→ Brief
Your job with the data below is to output exactly the lines from the one holding "yellow circle: (985, 351)" down to the one holding "brown circle: (594, 1115)", both included, and no others.

→ Excerpted records

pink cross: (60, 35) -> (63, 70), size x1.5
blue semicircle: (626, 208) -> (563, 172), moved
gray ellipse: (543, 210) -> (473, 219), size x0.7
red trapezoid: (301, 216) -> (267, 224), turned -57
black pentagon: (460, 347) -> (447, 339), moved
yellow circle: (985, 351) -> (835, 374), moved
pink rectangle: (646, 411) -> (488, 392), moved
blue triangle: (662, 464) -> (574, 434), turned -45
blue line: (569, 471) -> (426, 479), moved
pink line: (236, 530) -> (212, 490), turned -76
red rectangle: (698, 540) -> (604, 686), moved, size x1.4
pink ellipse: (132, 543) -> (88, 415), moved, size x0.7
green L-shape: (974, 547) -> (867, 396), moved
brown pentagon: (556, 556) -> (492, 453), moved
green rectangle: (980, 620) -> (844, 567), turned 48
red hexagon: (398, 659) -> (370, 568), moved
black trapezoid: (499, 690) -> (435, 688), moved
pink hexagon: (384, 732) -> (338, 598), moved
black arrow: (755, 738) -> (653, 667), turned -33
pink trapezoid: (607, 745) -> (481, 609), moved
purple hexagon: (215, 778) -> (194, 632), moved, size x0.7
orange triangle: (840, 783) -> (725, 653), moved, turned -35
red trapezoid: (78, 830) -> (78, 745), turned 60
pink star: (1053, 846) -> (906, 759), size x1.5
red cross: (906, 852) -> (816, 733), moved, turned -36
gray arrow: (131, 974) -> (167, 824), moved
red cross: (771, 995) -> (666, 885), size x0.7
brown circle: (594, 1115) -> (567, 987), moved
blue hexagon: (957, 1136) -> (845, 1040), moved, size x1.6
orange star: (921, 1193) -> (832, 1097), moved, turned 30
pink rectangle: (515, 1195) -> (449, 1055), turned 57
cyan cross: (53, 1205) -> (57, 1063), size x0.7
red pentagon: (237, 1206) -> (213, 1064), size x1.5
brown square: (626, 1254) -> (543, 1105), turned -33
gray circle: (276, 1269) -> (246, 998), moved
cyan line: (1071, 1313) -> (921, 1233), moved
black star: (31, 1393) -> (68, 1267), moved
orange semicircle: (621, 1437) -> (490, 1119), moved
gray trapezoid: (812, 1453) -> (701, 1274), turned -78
...
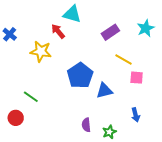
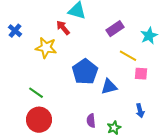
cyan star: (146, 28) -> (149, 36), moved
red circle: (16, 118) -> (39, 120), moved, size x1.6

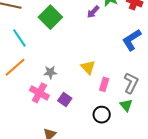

→ Answer for the task
yellow circle: (985, 351) -> (835, 374), moved
pink rectangle: (646, 411) -> (488, 392), moved
blue triangle: (662, 464) -> (574, 434), turned -45
blue line: (569, 471) -> (426, 479), moved
pink line: (236, 530) -> (212, 490), turned -76
red rectangle: (698, 540) -> (604, 686), moved, size x1.4
pink ellipse: (132, 543) -> (88, 415), moved, size x0.7
green L-shape: (974, 547) -> (867, 396), moved
brown pentagon: (556, 556) -> (492, 453), moved
green rectangle: (980, 620) -> (844, 567), turned 48
red hexagon: (398, 659) -> (370, 568), moved
black trapezoid: (499, 690) -> (435, 688), moved
pink hexagon: (384, 732) -> (338, 598), moved
black arrow: (755, 738) -> (653, 667), turned -33
pink trapezoid: (607, 745) -> (481, 609), moved
purple hexagon: (215, 778) -> (194, 632), moved, size x0.7
orange triangle: (840, 783) -> (725, 653), moved, turned -35
red trapezoid: (78, 830) -> (78, 745), turned 60
pink star: (1053, 846) -> (906, 759), size x1.5
red cross: (906, 852) -> (816, 733), moved, turned -36
gray arrow: (131, 974) -> (167, 824), moved
red cross: (771, 995) -> (666, 885), size x0.7
brown circle: (594, 1115) -> (567, 987), moved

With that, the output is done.